Transcribe every line of the material below exactly, leaving out the pictures.

Data under study
== Segment start ==

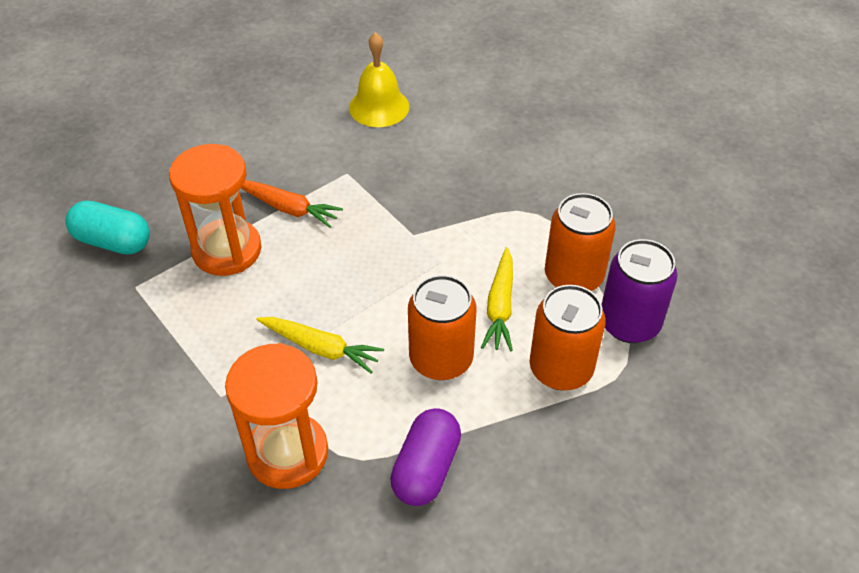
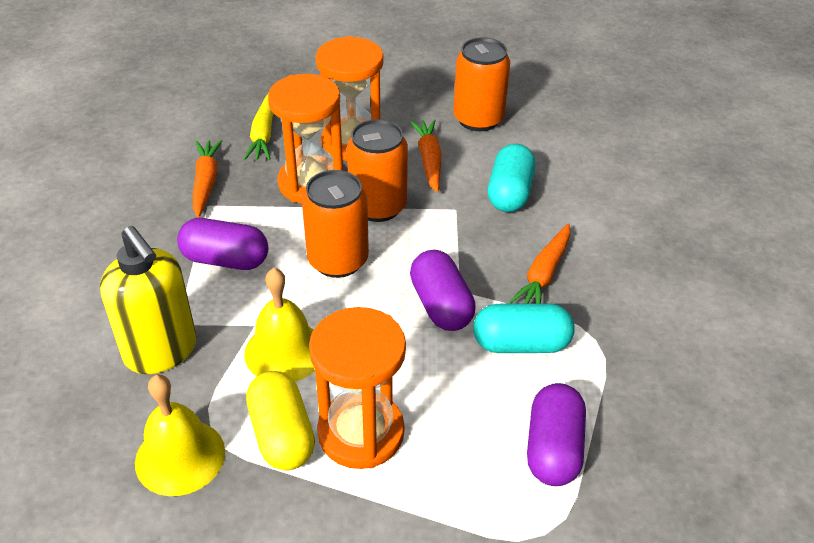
orange carrot: 1 -> 3
orange hourglass: 2 -> 3
purple can: 1 -> 0
purple capsule: 1 -> 3
turquoise capsule: 1 -> 2
yellow bell: 1 -> 2
yellow capsule: 0 -> 1
yellow carrot: 2 -> 1
yellow soap dispenser: 0 -> 1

== Segment end ==

Solution for this exercise
orange carrot: 1 -> 3
orange hourglass: 2 -> 3
purple can: 1 -> 0
purple capsule: 1 -> 3
turquoise capsule: 1 -> 2
yellow bell: 1 -> 2
yellow capsule: 0 -> 1
yellow carrot: 2 -> 1
yellow soap dispenser: 0 -> 1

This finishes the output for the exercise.